● Short task: Retype the material below line for line, omitting the pictures from your copy.

________________________________________

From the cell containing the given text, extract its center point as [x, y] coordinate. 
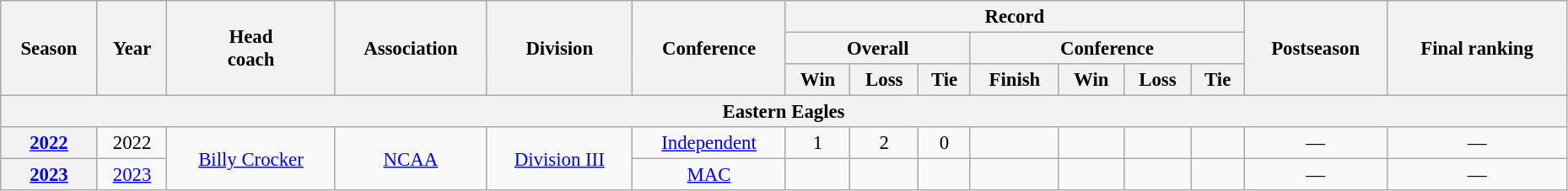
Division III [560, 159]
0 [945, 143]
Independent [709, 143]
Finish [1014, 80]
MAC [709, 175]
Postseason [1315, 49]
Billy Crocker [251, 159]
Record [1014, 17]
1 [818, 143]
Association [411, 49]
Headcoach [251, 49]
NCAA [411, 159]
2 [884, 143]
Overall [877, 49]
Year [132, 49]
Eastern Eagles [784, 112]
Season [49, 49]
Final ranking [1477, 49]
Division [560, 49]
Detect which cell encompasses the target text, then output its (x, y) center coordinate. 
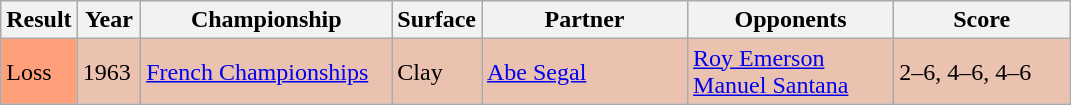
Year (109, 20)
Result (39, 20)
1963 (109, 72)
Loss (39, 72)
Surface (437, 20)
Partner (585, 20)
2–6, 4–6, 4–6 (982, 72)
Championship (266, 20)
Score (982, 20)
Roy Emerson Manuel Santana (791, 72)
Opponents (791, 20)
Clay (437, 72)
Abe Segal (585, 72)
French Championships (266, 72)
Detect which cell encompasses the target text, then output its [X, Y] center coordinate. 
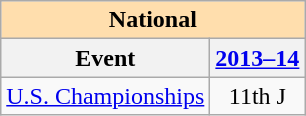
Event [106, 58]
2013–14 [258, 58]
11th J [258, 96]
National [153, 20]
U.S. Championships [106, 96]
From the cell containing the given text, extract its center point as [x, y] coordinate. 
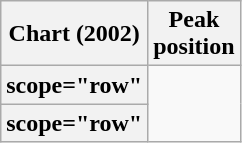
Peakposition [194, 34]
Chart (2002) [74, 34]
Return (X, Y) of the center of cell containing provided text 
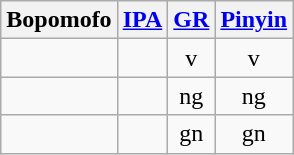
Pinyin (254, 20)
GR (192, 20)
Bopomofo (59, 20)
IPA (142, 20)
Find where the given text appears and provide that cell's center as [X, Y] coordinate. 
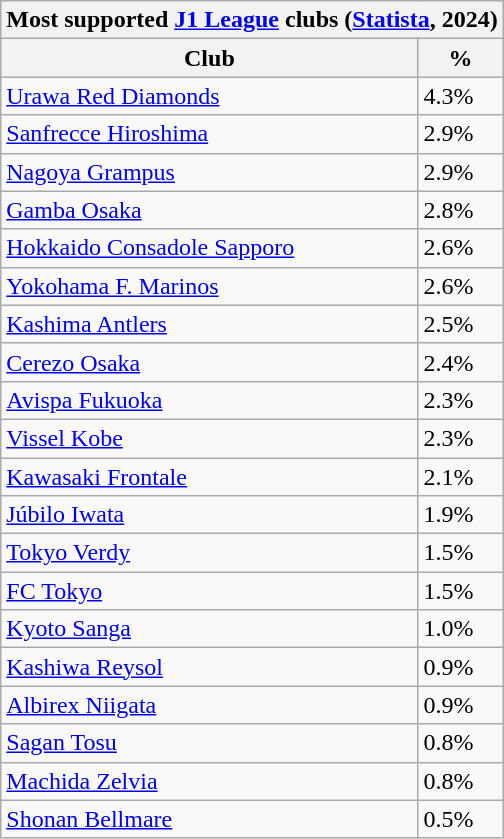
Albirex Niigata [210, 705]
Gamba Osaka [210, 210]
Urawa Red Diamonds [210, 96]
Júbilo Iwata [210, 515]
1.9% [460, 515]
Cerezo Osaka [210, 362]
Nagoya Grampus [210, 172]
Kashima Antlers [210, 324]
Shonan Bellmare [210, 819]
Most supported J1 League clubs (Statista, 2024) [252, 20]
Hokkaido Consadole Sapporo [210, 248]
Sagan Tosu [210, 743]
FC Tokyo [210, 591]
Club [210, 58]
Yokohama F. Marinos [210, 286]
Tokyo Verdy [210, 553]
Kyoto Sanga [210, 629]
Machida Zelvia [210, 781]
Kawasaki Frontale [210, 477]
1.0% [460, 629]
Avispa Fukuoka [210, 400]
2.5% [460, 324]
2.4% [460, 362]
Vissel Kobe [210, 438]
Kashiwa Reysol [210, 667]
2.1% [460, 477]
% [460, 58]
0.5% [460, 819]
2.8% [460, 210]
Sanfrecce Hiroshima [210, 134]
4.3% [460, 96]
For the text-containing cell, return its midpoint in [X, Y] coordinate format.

________________________________________

● Answer to the problem:
From the cell containing the given text, extract its center point as [x, y] coordinate. 
Division III [560, 159]
0 [945, 143]
Independent [709, 143]
Finish [1014, 80]
MAC [709, 175]
Postseason [1315, 49]
Billy Crocker [251, 159]
Record [1014, 17]
1 [818, 143]
Association [411, 49]
Headcoach [251, 49]
NCAA [411, 159]
2 [884, 143]
Overall [877, 49]
Year [132, 49]
Eastern Eagles [784, 112]
Season [49, 49]
Final ranking [1477, 49]
Division [560, 49]
Detect which cell encompasses the target text, then output its (x, y) center coordinate. 
Year (109, 20)
Result (39, 20)
1963 (109, 72)
Loss (39, 72)
Surface (437, 20)
Partner (585, 20)
2–6, 4–6, 4–6 (982, 72)
Championship (266, 20)
Score (982, 20)
Roy Emerson Manuel Santana (791, 72)
Opponents (791, 20)
Clay (437, 72)
Abe Segal (585, 72)
French Championships (266, 72)
Detect which cell encompasses the target text, then output its [X, Y] center coordinate. 
Event [106, 58]
2013–14 [258, 58]
11th J [258, 96]
National [153, 20]
U.S. Championships [106, 96]
From the cell containing the given text, extract its center point as [x, y] coordinate. 
Peakposition [194, 34]
Chart (2002) [74, 34]
Return (X, Y) of the center of cell containing provided text 
Pinyin (254, 20)
GR (192, 20)
Bopomofo (59, 20)
IPA (142, 20)
Find where the given text appears and provide that cell's center as [X, Y] coordinate. 
Albirex Niigata [210, 705]
Gamba Osaka [210, 210]
Urawa Red Diamonds [210, 96]
Júbilo Iwata [210, 515]
1.9% [460, 515]
Cerezo Osaka [210, 362]
Nagoya Grampus [210, 172]
Kashima Antlers [210, 324]
Shonan Bellmare [210, 819]
Most supported J1 League clubs (Statista, 2024) [252, 20]
Hokkaido Consadole Sapporo [210, 248]
Sagan Tosu [210, 743]
FC Tokyo [210, 591]
Club [210, 58]
Yokohama F. Marinos [210, 286]
Tokyo Verdy [210, 553]
Kyoto Sanga [210, 629]
Machida Zelvia [210, 781]
Kawasaki Frontale [210, 477]
1.0% [460, 629]
Avispa Fukuoka [210, 400]
2.5% [460, 324]
2.4% [460, 362]
Vissel Kobe [210, 438]
Kashiwa Reysol [210, 667]
2.1% [460, 477]
% [460, 58]
0.5% [460, 819]
2.8% [460, 210]
Sanfrecce Hiroshima [210, 134]
4.3% [460, 96]
For the text-containing cell, return its midpoint in [X, Y] coordinate format.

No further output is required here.